## Record excerpts
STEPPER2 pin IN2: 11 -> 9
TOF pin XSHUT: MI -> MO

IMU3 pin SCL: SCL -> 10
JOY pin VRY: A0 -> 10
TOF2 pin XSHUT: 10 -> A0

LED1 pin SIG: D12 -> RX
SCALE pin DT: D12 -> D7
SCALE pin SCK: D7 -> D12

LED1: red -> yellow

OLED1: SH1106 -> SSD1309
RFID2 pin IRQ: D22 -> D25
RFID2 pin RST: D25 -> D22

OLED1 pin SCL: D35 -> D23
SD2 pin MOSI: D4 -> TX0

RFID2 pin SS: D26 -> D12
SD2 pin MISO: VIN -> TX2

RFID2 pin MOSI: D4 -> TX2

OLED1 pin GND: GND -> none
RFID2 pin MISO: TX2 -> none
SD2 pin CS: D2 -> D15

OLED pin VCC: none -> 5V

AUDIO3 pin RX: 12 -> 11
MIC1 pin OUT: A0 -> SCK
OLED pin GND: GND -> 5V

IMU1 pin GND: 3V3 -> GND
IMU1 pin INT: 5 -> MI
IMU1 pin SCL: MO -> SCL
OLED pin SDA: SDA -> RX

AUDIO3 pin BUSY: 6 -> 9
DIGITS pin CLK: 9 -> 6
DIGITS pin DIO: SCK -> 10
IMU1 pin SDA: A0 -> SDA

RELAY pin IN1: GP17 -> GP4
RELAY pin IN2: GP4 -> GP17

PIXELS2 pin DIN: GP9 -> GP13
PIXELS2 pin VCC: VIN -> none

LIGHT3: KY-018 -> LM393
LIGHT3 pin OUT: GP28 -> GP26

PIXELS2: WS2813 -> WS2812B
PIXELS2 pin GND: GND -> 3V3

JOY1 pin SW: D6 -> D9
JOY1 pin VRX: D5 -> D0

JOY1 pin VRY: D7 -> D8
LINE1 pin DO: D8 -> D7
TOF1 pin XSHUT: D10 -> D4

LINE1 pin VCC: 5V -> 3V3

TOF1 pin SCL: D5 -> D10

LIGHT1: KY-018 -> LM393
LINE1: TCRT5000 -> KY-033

## What you are asked to do
What is wanted is the line containing "PIXELS2 pin VCC: VIN -> none" and every line after it through the last line of the entries, printed exactly.

## Output below
PIXELS2 pin VCC: VIN -> none

LIGHT3: KY-018 -> LM393
LIGHT3 pin OUT: GP28 -> GP26

PIXELS2: WS2813 -> WS2812B
PIXELS2 pin GND: GND -> 3V3

JOY1 pin SW: D6 -> D9
JOY1 pin VRX: D5 -> D0

JOY1 pin VRY: D7 -> D8
LINE1 pin DO: D8 -> D7
TOF1 pin XSHUT: D10 -> D4

LINE1 pin VCC: 5V -> 3V3

TOF1 pin SCL: D5 -> D10

LIGHT1: KY-018 -> LM393
LINE1: TCRT5000 -> KY-033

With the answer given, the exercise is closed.